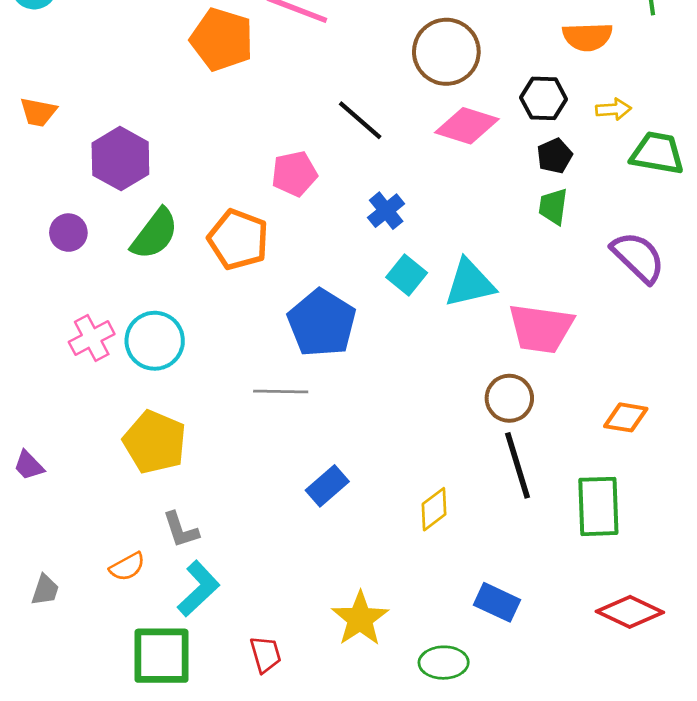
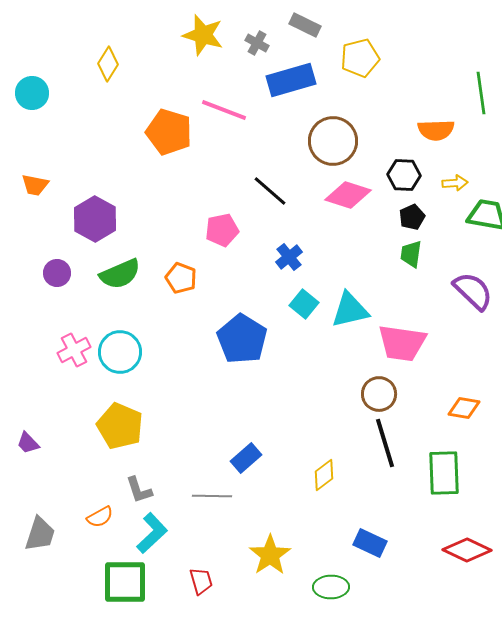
green semicircle: (155, 234) -> (120, 274), turned 30
orange pentagon: (238, 239) -> (181, 278), size x0.7
gray line: (281, 391) -> (212, 496), moved
gray trapezoid: (45, 590) -> (40, 534), size x1.5

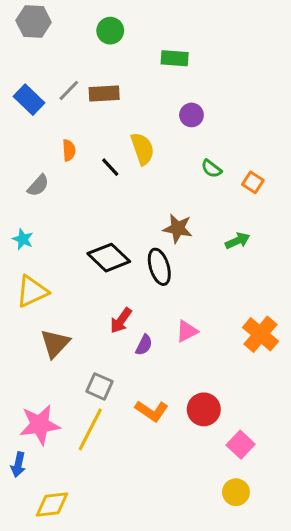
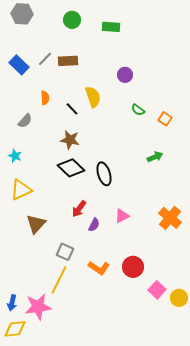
green rectangle: (175, 58) -> (111, 27), moved
brown star: (178, 228) -> (70, 140), moved
pink star: (40, 425) -> (38, 307), moved
yellow circle: (236, 492) -> (179, 298), moved
yellow diamond: (52, 504) -> (15, 329), moved

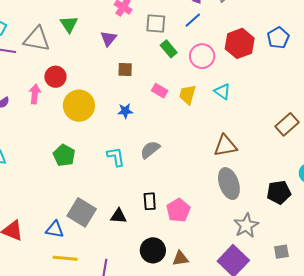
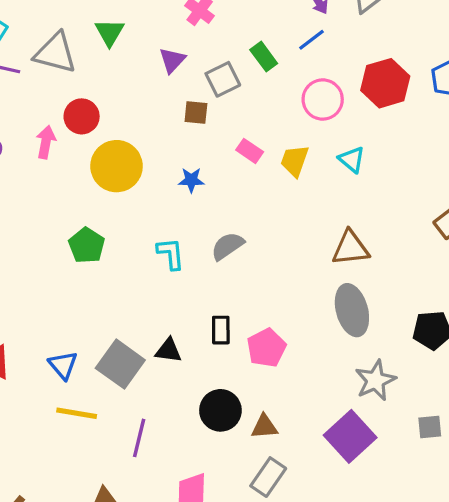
gray square: (156, 23) -> (223, 79), moved, turned -35
green rectangle: (169, 49) -> (264, 57), moved
gray square: (82, 212) -> (120, 364), moved
blue triangle: (55, 229) -> (63, 365), turned 36

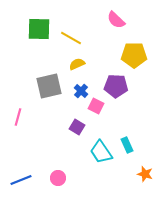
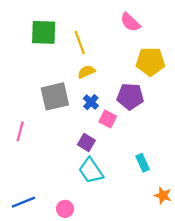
yellow line: (71, 38) -> (80, 42), turned 40
cyan trapezoid: (101, 152) -> (91, 171), moved
pink circle: (58, 178) -> (65, 209), moved

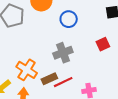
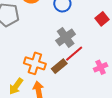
red line: (63, 82) -> (74, 54), moved

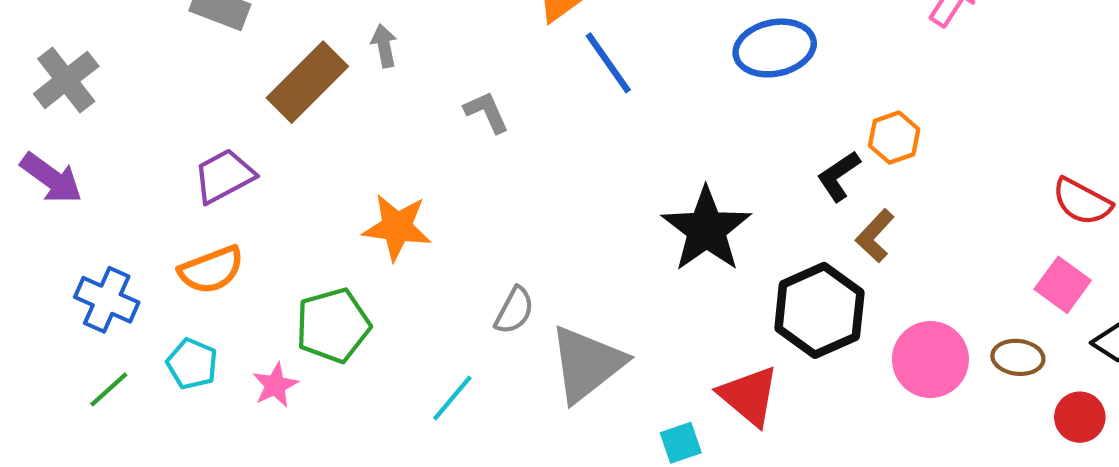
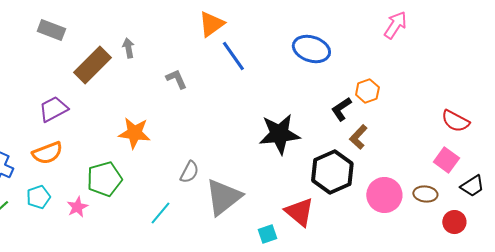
blue ellipse: (775, 48) -> (311, 49), turned 30
black star: (706, 229) -> (279, 134), turned 30
cyan pentagon: (192, 364) -> (38, 197), turned 30

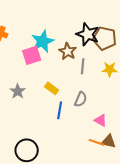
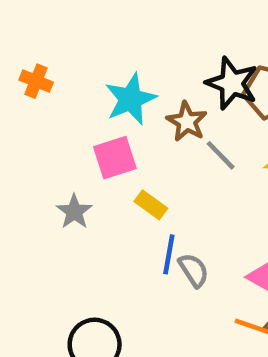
pink square: (32, 55) -> (115, 158), moved
gray line: (83, 66) -> (221, 155), turned -49
gray semicircle: (81, 99) -> (194, 270), moved, turned -56

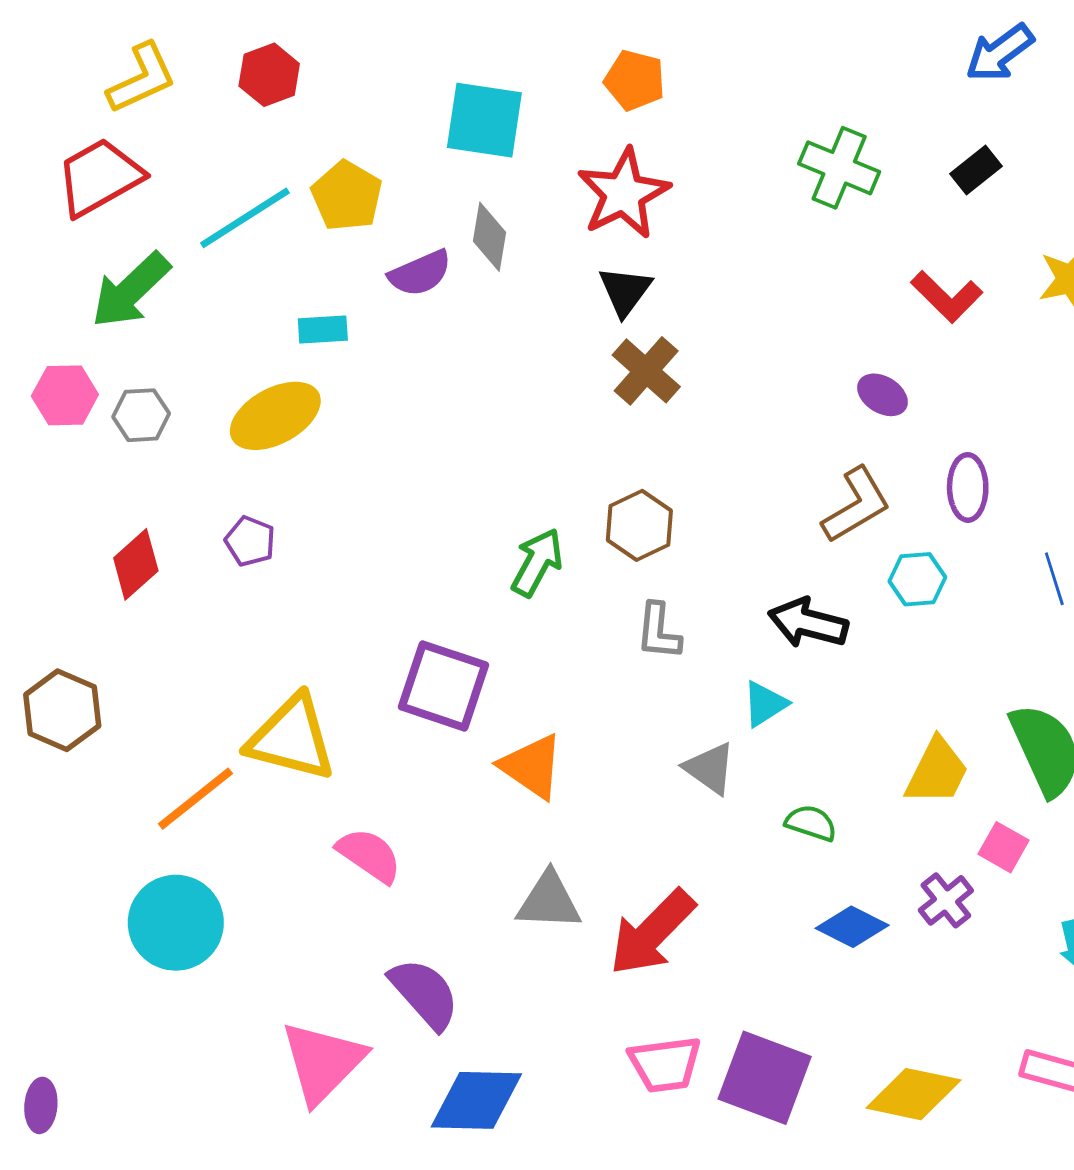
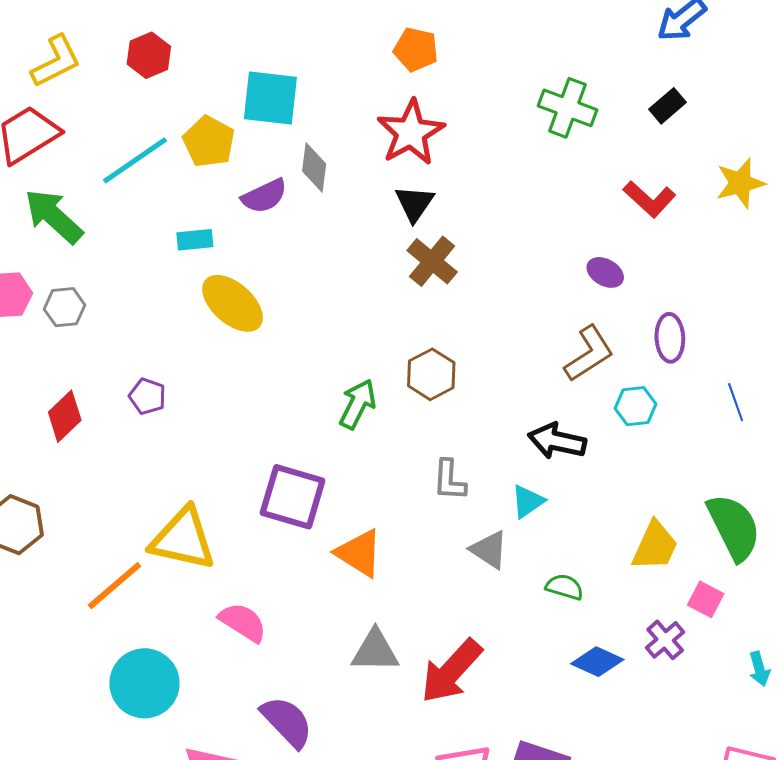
cyan square: (484, 120) -> (270, 98), moved
green arrow: (131, 290) -> (54, 216), turned 88
yellow ellipse: (275, 416) -> (233, 303), moved, turned 72
gray L-shape: (659, 631) -> (449, 480), moved
cyan circle: (176, 923) -> (144, 683), moved

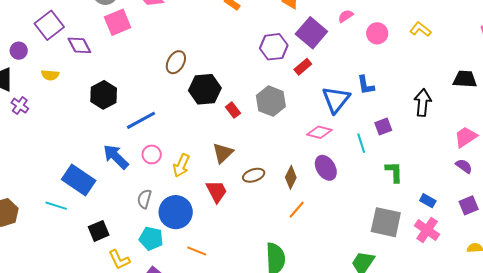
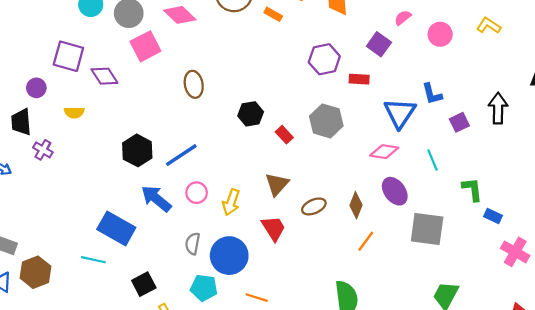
purple square: (49, 25) -> (68, 56), turned -32
purple square: (311, 33) -> (379, 44), moved, size x0.7
brown ellipse: (176, 62) -> (194, 84), moved, turned -35
red rectangle: (303, 67) -> (359, 79), turned 48
black hexagon: (205, 89) -> (251, 114), size x0.7
black hexagon: (104, 95) -> (137, 150), moved
purple square: (383, 127) -> (459, 122), moved
blue rectangle: (428, 201) -> (493, 216), moved
gray square: (386, 222) -> (427, 229), moved

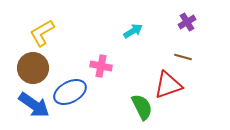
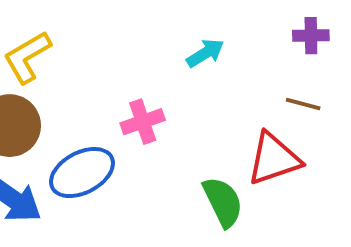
purple cross: (187, 22) -> (311, 36), turned 30
pink cross: (101, 66) -> (143, 122), turned -30

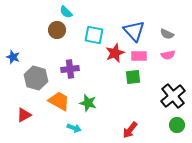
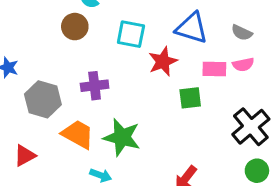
blue triangle: (134, 31) -> (192, 28), turned -30
pink rectangle: (139, 56) -> (214, 69), moved
green star: (88, 103) -> (122, 137), size x1.4

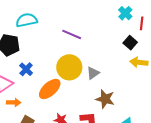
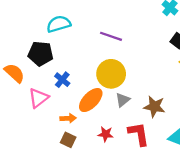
gray triangle: (93, 73) -> (123, 100), moved
orange arrow: (14, 102) -> (68, 118), moved

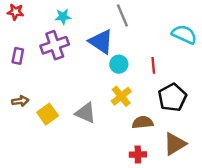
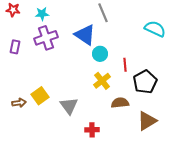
cyan star: (63, 17) -> (42, 14), moved
red line: (153, 65) -> (125, 65), moved
brown arrow: (20, 101) -> (19, 103), moved
gray triangle: (86, 113) -> (69, 106), moved, turned 30
red cross: (138, 154) -> (92, 130), moved

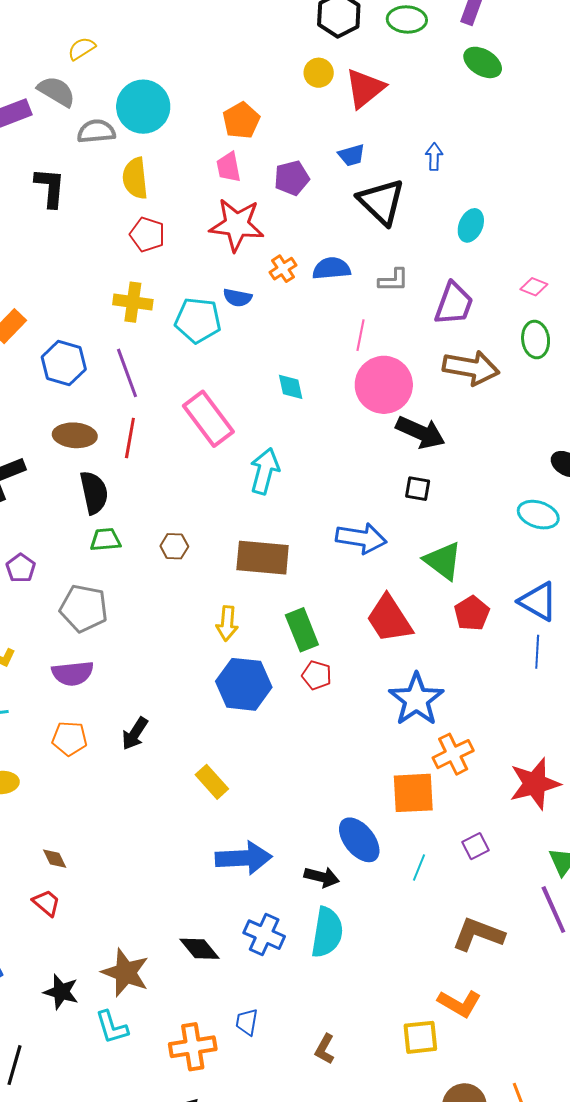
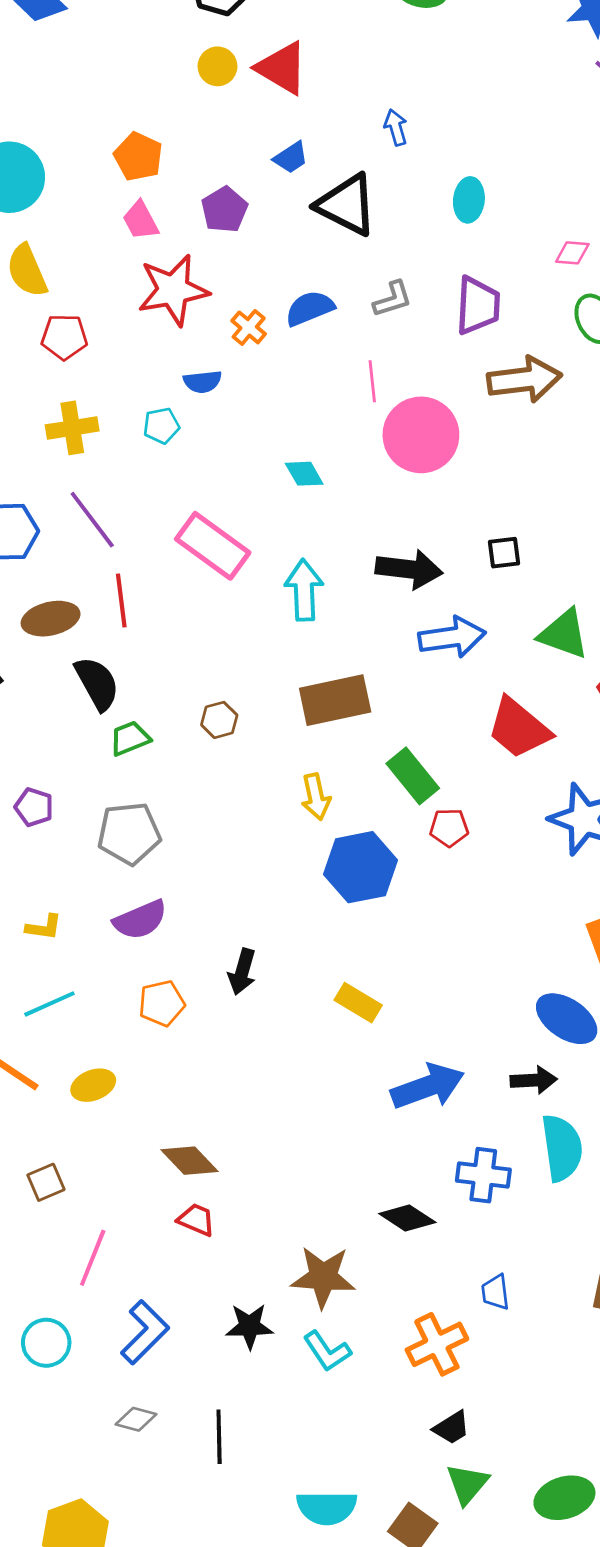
red triangle: (365, 88) -> (282, 68), turned -33
cyan pentagon: (198, 320) -> (161, 426), size x0.6
black arrow: (421, 432) -> (409, 569), moved
brown diamond: (55, 859) -> (190, 1161), size x1.6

» Instructions for the task: In the answer, retype exactly and only the lines from the one holding "green arrow: (131, 290)" through the end of the listing, keeping both ends and dropping every picture.

» Written solution:
green arrow: (131, 290) -> (54, 216), turned 88
yellow ellipse: (275, 416) -> (233, 303), moved, turned 72
gray L-shape: (659, 631) -> (449, 480), moved
cyan circle: (176, 923) -> (144, 683), moved

purple square: (49, 25) -> (68, 56), turned -32
purple square: (311, 33) -> (379, 44), moved, size x0.7
brown ellipse: (176, 62) -> (194, 84), moved, turned -35
red rectangle: (303, 67) -> (359, 79), turned 48
black hexagon: (205, 89) -> (251, 114), size x0.7
black hexagon: (104, 95) -> (137, 150), moved
purple square: (383, 127) -> (459, 122), moved
blue rectangle: (428, 201) -> (493, 216), moved
gray square: (386, 222) -> (427, 229), moved

purple cross: (187, 22) -> (311, 36), turned 30
pink cross: (101, 66) -> (143, 122), turned -30

blue triangle: (134, 31) -> (192, 28), turned -30
pink rectangle: (139, 56) -> (214, 69), moved
green star: (88, 103) -> (122, 137), size x1.4

gray triangle: (93, 73) -> (123, 100), moved
orange arrow: (14, 102) -> (68, 118), moved

cyan star: (63, 17) -> (42, 14), moved
red line: (153, 65) -> (125, 65), moved
brown arrow: (20, 101) -> (19, 103), moved
gray triangle: (86, 113) -> (69, 106), moved, turned 30
red cross: (138, 154) -> (92, 130), moved

red triangle: (365, 88) -> (282, 68), turned -33
cyan pentagon: (198, 320) -> (161, 426), size x0.6
black arrow: (421, 432) -> (409, 569), moved
brown diamond: (55, 859) -> (190, 1161), size x1.6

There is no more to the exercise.